▶ _What is required_:
In the material below, find the line with "before: turquoise table fork" and the line with "after: green frying pan", then output those two lines and every line between them, exactly.

▶ _Data for processing_:
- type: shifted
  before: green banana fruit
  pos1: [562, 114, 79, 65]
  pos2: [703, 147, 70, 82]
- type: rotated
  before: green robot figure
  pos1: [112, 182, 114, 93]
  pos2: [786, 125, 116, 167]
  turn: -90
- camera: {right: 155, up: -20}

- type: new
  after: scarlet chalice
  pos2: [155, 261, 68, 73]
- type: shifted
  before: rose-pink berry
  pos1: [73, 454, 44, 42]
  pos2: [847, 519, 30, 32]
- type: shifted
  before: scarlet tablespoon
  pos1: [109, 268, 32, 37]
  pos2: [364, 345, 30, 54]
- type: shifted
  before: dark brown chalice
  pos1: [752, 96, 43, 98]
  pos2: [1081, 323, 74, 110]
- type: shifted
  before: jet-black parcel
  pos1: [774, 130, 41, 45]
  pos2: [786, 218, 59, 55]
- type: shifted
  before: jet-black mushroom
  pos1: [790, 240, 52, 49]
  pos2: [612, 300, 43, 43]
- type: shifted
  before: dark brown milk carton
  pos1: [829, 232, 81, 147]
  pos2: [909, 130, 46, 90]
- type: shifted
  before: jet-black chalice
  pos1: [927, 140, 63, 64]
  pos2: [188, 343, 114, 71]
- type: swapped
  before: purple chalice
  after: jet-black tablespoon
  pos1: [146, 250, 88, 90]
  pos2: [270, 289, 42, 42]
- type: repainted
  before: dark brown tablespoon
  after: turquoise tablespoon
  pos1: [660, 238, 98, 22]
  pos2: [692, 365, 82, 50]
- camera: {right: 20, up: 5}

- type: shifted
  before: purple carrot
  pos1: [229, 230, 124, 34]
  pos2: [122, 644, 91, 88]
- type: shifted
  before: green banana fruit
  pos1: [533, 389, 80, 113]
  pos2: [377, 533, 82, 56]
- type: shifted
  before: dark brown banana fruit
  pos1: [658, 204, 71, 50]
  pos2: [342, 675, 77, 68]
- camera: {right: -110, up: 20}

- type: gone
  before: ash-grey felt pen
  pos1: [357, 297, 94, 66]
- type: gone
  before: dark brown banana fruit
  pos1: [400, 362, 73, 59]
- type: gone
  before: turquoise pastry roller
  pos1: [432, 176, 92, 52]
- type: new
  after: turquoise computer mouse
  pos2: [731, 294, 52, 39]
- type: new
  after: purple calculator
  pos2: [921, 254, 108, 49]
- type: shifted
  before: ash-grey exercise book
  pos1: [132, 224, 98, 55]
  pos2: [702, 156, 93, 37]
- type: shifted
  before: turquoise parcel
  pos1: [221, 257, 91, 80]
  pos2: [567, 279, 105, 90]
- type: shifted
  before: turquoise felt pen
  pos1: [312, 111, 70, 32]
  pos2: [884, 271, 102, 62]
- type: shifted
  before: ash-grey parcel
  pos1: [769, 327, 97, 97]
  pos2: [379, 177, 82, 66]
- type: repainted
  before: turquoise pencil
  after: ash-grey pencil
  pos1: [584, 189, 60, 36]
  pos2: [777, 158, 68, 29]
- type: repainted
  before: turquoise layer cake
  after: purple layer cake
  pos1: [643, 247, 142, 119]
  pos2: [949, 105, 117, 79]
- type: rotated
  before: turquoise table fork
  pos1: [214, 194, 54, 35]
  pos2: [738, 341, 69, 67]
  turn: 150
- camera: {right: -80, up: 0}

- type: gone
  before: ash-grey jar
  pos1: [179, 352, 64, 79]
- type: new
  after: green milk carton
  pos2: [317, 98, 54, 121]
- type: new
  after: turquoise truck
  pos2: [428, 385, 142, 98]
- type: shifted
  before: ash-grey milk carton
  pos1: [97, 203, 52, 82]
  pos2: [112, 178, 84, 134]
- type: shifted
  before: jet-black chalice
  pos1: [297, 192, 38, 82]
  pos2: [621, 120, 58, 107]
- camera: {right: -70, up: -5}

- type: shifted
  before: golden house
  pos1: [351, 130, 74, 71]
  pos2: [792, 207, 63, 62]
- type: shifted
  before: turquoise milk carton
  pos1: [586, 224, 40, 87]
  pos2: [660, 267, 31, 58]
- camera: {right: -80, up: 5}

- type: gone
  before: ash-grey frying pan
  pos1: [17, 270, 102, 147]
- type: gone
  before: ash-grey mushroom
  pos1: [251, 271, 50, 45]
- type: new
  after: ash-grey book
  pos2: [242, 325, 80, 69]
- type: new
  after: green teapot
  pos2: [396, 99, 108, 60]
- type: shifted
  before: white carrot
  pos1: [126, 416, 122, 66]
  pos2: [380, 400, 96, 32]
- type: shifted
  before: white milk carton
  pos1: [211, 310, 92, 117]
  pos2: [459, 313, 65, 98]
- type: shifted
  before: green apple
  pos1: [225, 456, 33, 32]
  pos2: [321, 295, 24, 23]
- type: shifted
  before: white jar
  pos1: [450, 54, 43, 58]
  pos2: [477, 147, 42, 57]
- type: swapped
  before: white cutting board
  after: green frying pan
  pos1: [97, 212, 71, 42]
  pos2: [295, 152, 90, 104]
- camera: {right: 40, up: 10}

▶ _Reply to the exercise_:
  before: turquoise table fork
  pos1: [214, 194, 54, 35]
  pos2: [738, 341, 69, 67]
  turn: 150
- camera: {right: -80, up: 0}

- type: gone
  before: ash-grey jar
  pos1: [179, 352, 64, 79]
- type: new
  after: green milk carton
  pos2: [317, 98, 54, 121]
- type: new
  after: turquoise truck
  pos2: [428, 385, 142, 98]
- type: shifted
  before: ash-grey milk carton
  pos1: [97, 203, 52, 82]
  pos2: [112, 178, 84, 134]
- type: shifted
  before: jet-black chalice
  pos1: [297, 192, 38, 82]
  pos2: [621, 120, 58, 107]
- camera: {right: -70, up: -5}

- type: shifted
  before: golden house
  pos1: [351, 130, 74, 71]
  pos2: [792, 207, 63, 62]
- type: shifted
  before: turquoise milk carton
  pos1: [586, 224, 40, 87]
  pos2: [660, 267, 31, 58]
- camera: {right: -80, up: 5}

- type: gone
  before: ash-grey frying pan
  pos1: [17, 270, 102, 147]
- type: gone
  before: ash-grey mushroom
  pos1: [251, 271, 50, 45]
- type: new
  after: ash-grey book
  pos2: [242, 325, 80, 69]
- type: new
  after: green teapot
  pos2: [396, 99, 108, 60]
- type: shifted
  before: white carrot
  pos1: [126, 416, 122, 66]
  pos2: [380, 400, 96, 32]
- type: shifted
  before: white milk carton
  pos1: [211, 310, 92, 117]
  pos2: [459, 313, 65, 98]
- type: shifted
  before: green apple
  pos1: [225, 456, 33, 32]
  pos2: [321, 295, 24, 23]
- type: shifted
  before: white jar
  pos1: [450, 54, 43, 58]
  pos2: [477, 147, 42, 57]
- type: swapped
  before: white cutting board
  after: green frying pan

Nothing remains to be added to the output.